> _Required action_
In the entries below, return only the line containing "swapped | Teekanne" and those after it, exactly, through the last line.

================

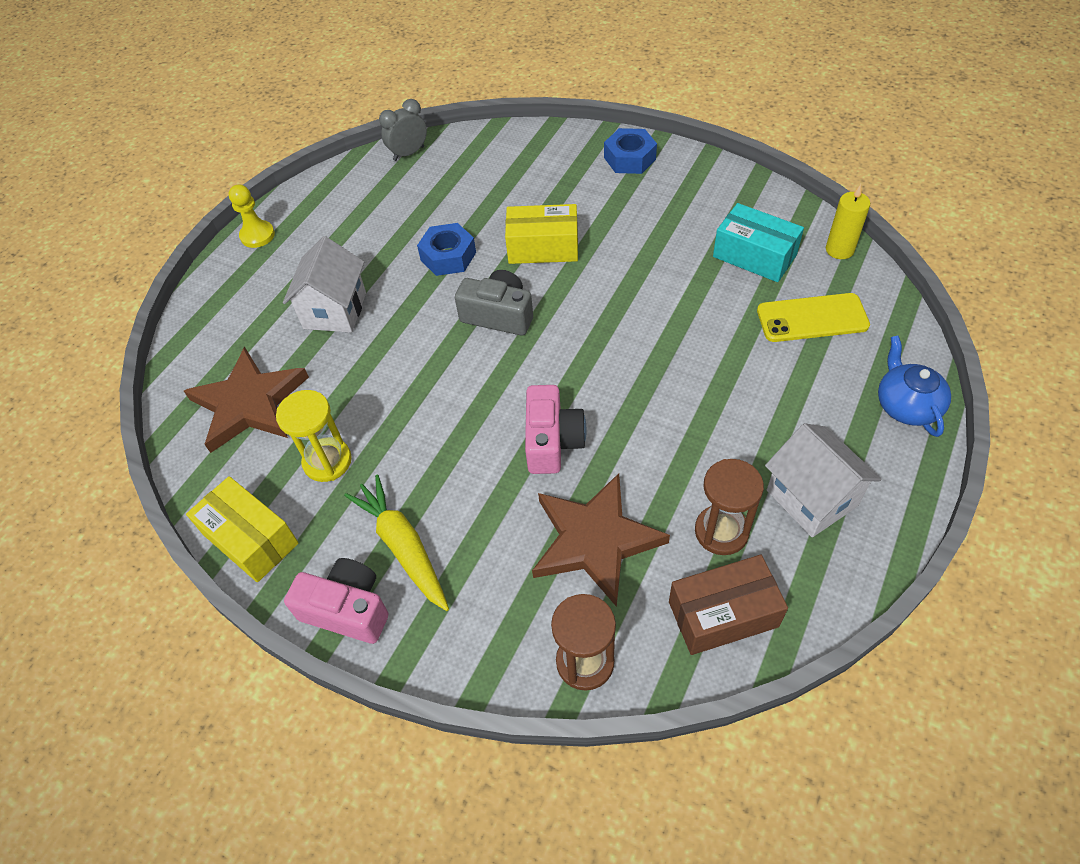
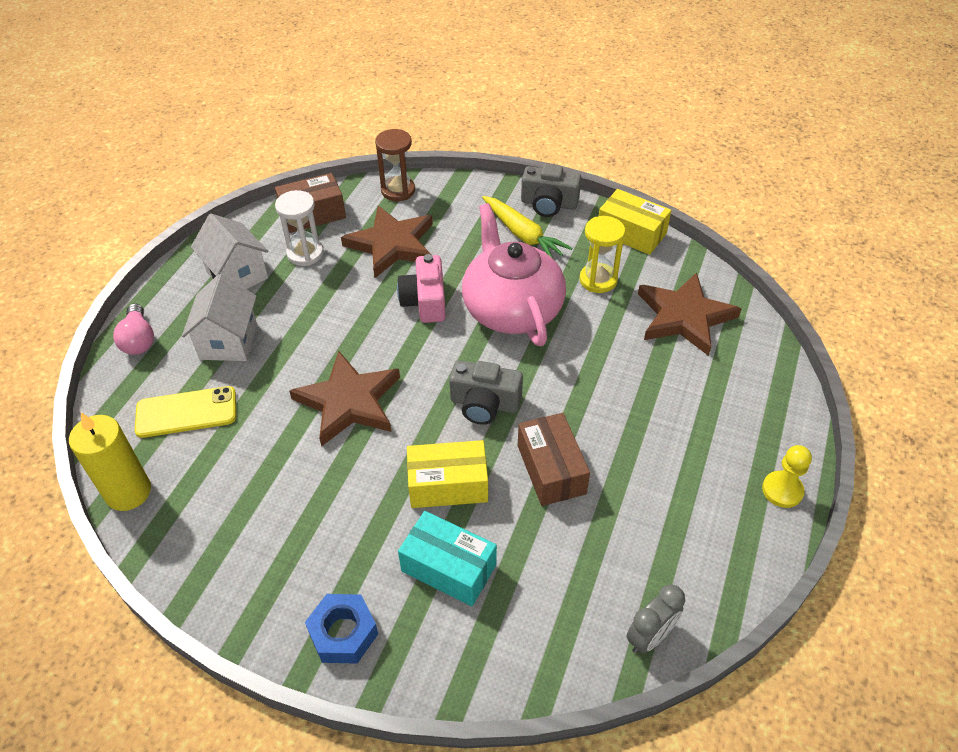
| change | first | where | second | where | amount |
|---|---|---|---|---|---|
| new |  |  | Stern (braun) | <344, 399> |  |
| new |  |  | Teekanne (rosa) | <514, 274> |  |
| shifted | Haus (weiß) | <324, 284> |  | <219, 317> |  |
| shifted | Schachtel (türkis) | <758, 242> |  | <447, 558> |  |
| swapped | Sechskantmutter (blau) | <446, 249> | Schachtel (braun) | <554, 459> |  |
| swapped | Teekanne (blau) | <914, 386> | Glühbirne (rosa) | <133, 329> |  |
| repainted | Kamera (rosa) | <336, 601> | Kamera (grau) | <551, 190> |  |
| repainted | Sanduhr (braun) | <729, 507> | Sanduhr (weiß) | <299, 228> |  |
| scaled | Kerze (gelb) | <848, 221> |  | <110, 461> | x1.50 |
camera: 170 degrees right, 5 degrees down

================

> _Exercise result_
| swapped | Teekanne (blau) | <914, 386> | Glühbirne (rosa) | <133, 329> |  |
| repainted | Kamera (rosa) | <336, 601> | Kamera (grau) | <551, 190> |  |
| repainted | Sanduhr (braun) | <729, 507> | Sanduhr (weiß) | <299, 228> |  |
| scaled | Kerze (gelb) | <848, 221> |  | <110, 461> | x1.50 |
camera: 170 degrees right, 5 degrees down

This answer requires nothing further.